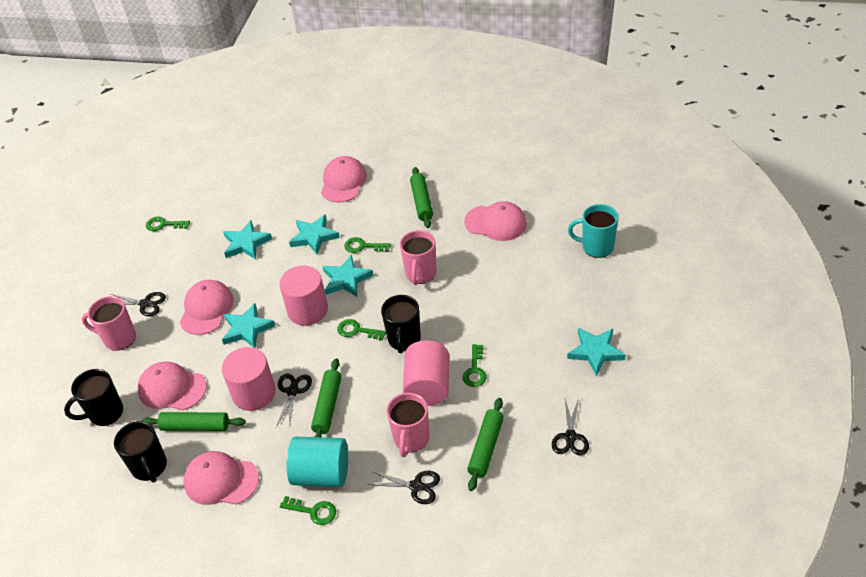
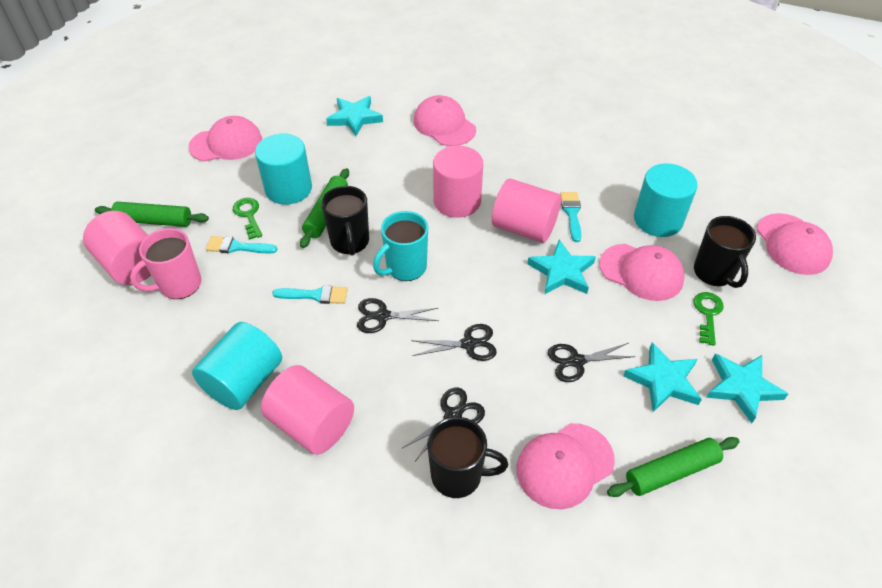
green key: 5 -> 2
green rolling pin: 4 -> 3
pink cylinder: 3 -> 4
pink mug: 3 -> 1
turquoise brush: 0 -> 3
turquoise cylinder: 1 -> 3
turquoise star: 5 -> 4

::::::

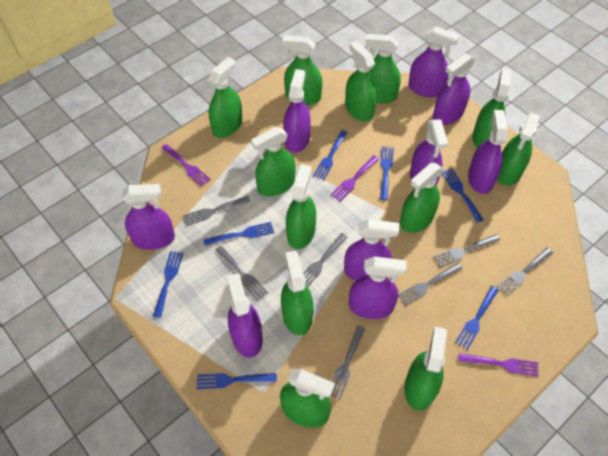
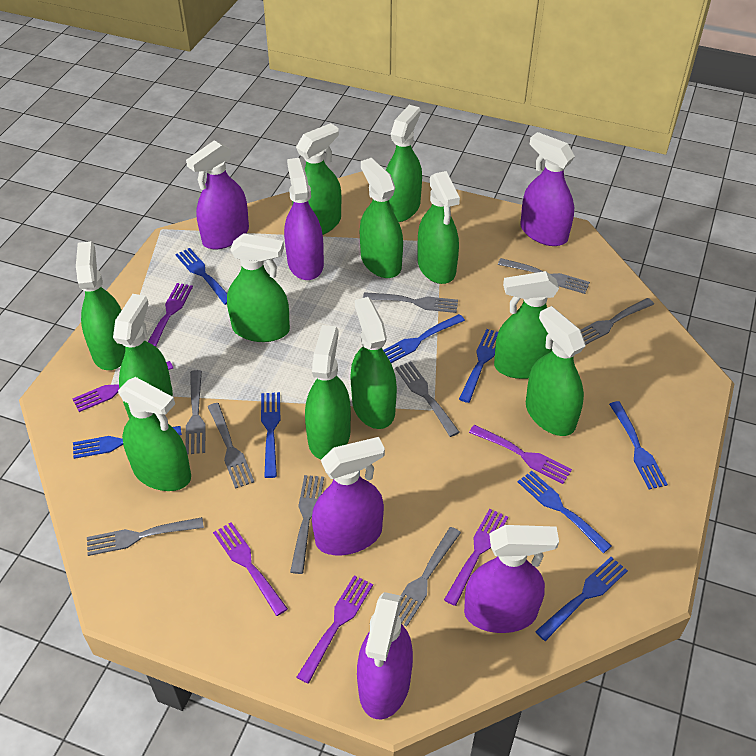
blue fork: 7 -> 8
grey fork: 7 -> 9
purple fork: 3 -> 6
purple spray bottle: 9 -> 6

::::::

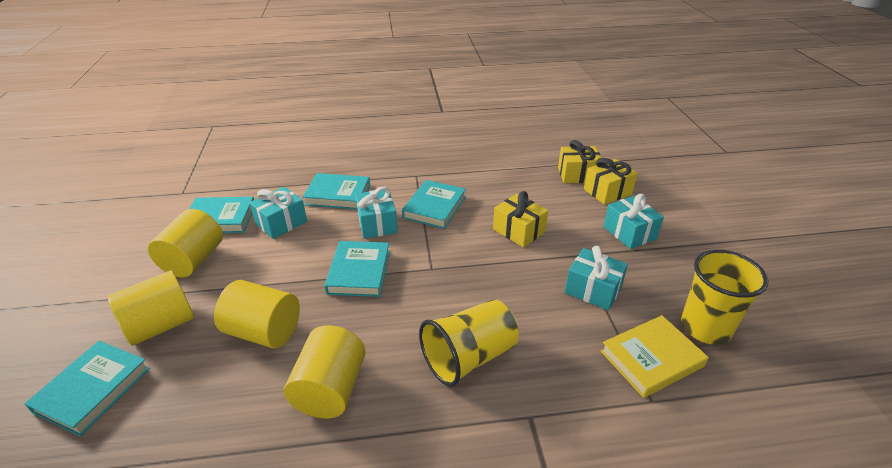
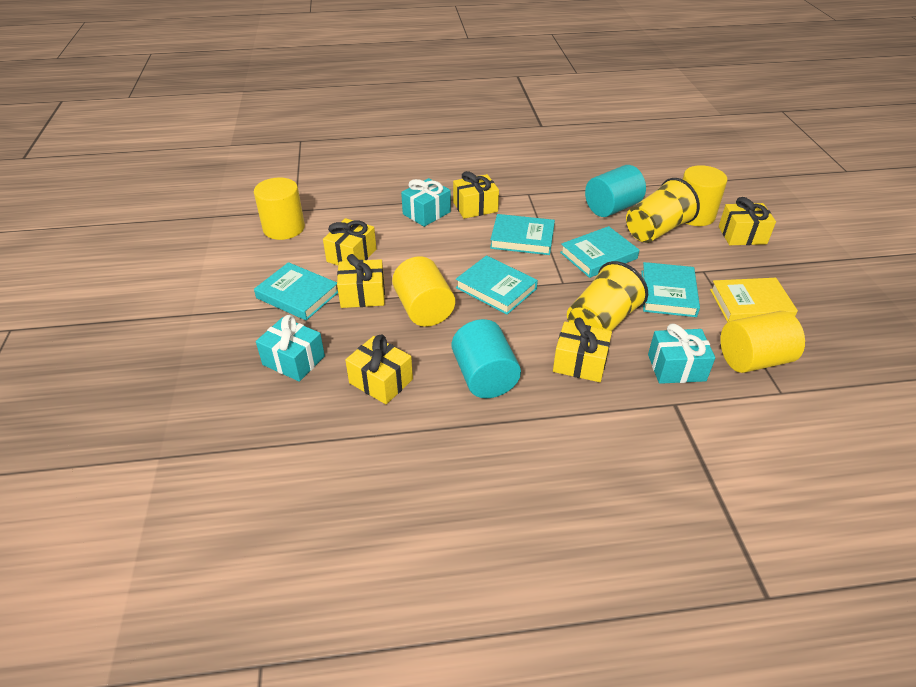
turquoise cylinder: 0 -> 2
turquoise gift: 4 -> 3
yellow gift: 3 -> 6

::::::

Exercise directions.
Once you find the line with "green key: 5 -> 2" above, print it and every line after it up to and including the line with "turquoise star: 5 -> 4", exactly as written and nothing else.

Task response.
green key: 5 -> 2
green rolling pin: 4 -> 3
pink cylinder: 3 -> 4
pink mug: 3 -> 1
turquoise brush: 0 -> 3
turquoise cylinder: 1 -> 3
turquoise star: 5 -> 4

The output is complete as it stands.